--- What the task asks ---
Output exactly the lines that come between the start of the material and the line containing "R9: none -> 9.1k (GND, RESET)", both ends included, with the pictures omitted.

--- Dataset records ---

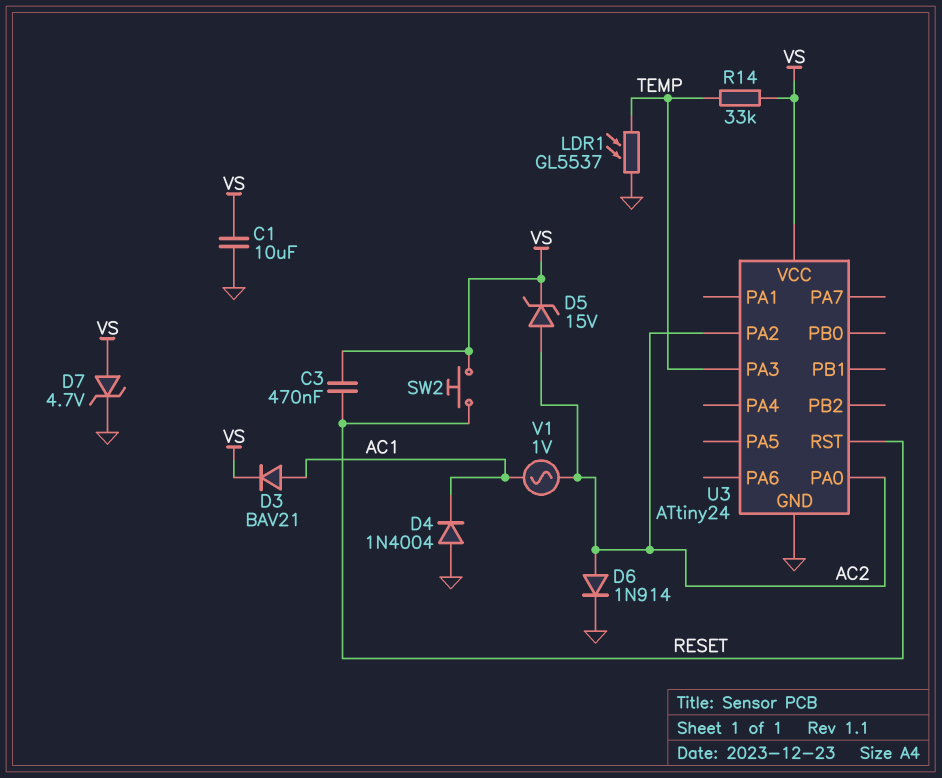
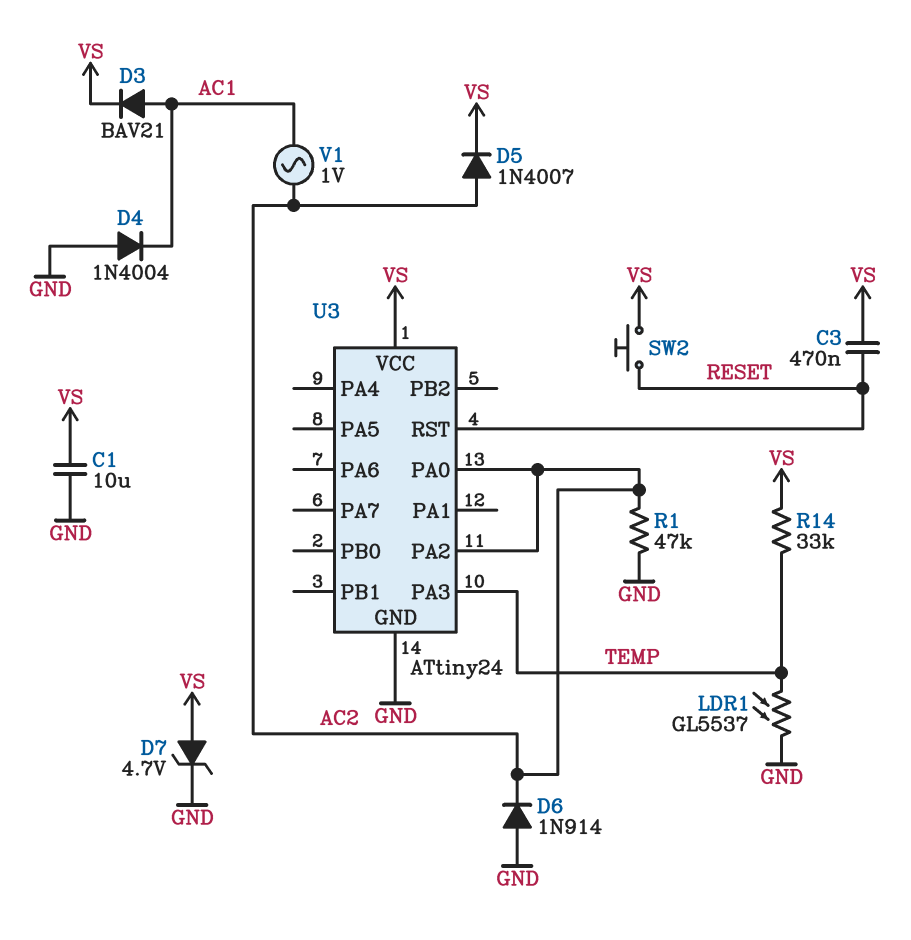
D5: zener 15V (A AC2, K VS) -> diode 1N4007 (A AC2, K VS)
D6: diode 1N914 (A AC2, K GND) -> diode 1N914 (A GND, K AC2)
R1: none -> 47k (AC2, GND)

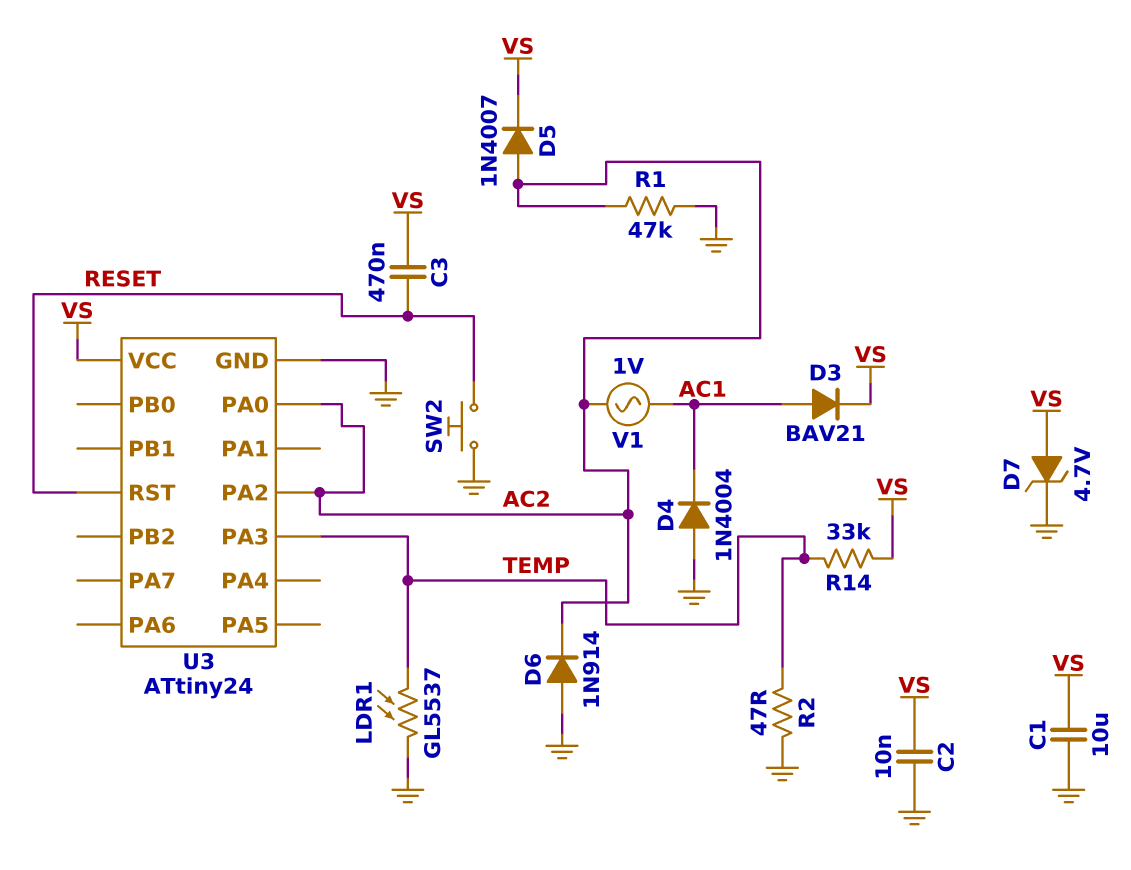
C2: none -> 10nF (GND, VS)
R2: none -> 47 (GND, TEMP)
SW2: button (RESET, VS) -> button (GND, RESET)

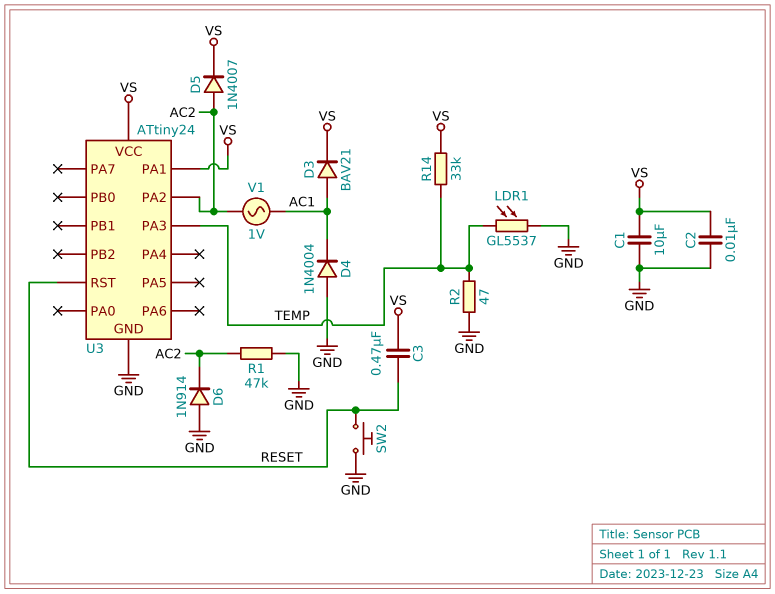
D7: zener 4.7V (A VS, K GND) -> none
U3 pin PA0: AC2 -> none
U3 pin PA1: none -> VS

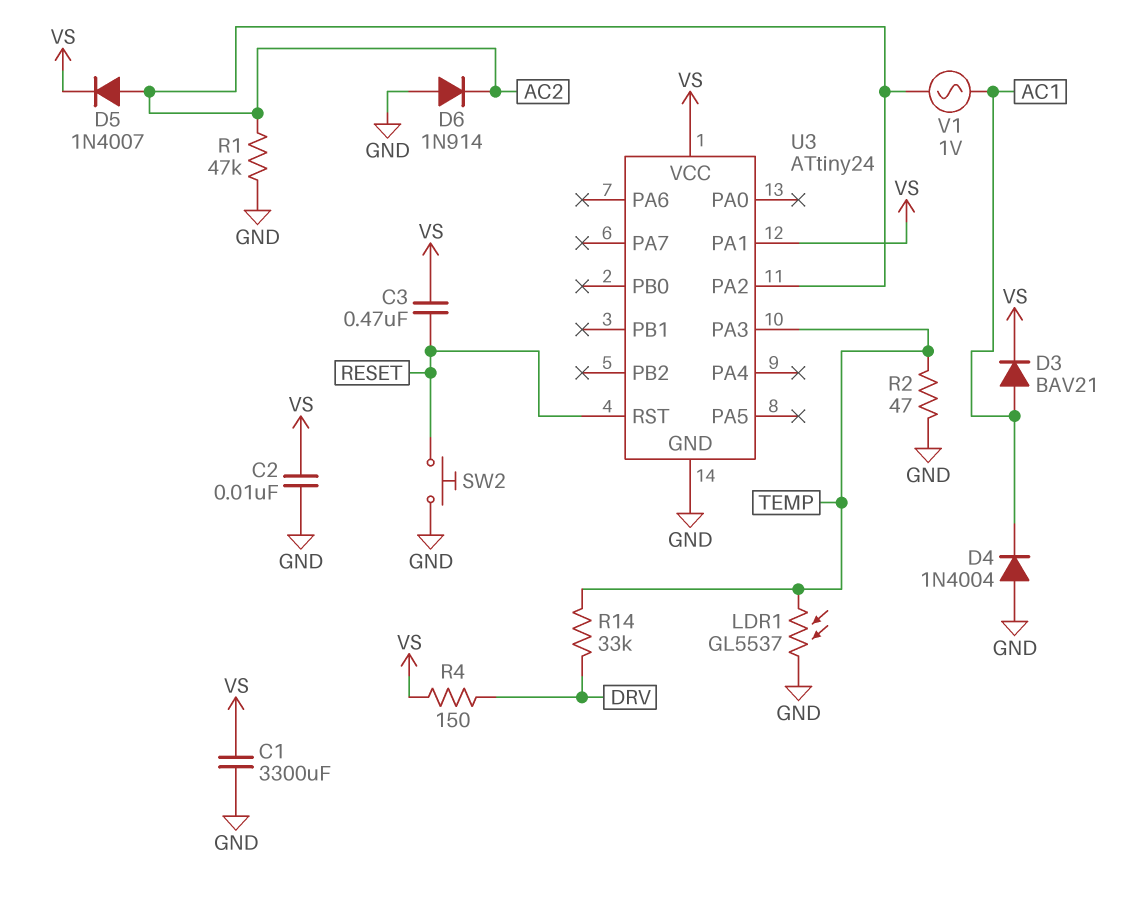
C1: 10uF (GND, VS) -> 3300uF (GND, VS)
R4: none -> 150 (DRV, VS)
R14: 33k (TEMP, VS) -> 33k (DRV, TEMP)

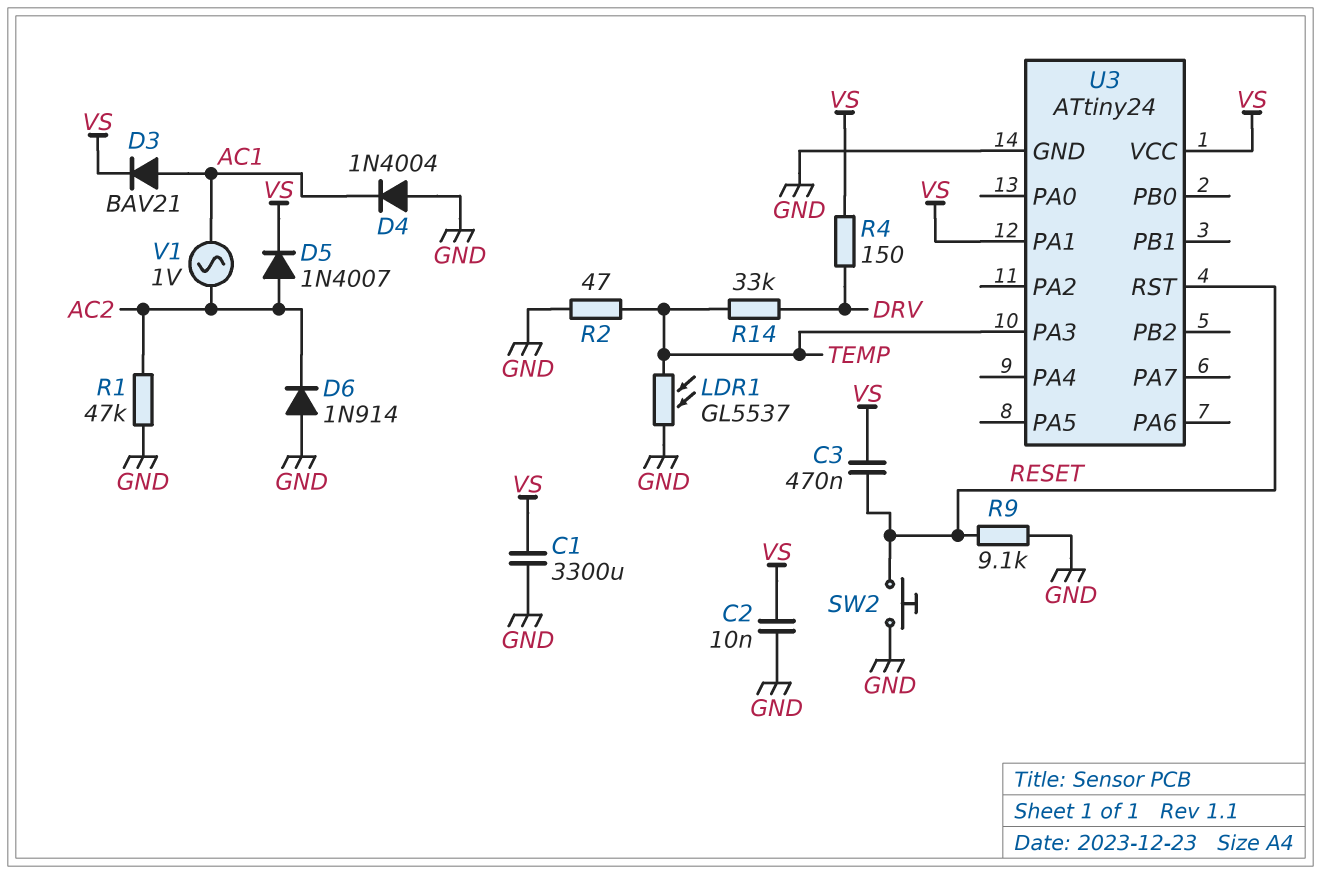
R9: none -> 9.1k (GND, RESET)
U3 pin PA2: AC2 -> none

---

--- Written answer ---
D5: zener 15V (A AC2, K VS) -> diode 1N4007 (A AC2, K VS)
D6: diode 1N914 (A AC2, K GND) -> diode 1N914 (A GND, K AC2)
R1: none -> 47k (AC2, GND)

C2: none -> 10nF (GND, VS)
R2: none -> 47 (GND, TEMP)
SW2: button (RESET, VS) -> button (GND, RESET)

D7: zener 4.7V (A VS, K GND) -> none
U3 pin PA0: AC2 -> none
U3 pin PA1: none -> VS

C1: 10uF (GND, VS) -> 3300uF (GND, VS)
R4: none -> 150 (DRV, VS)
R14: 33k (TEMP, VS) -> 33k (DRV, TEMP)

R9: none -> 9.1k (GND, RESET)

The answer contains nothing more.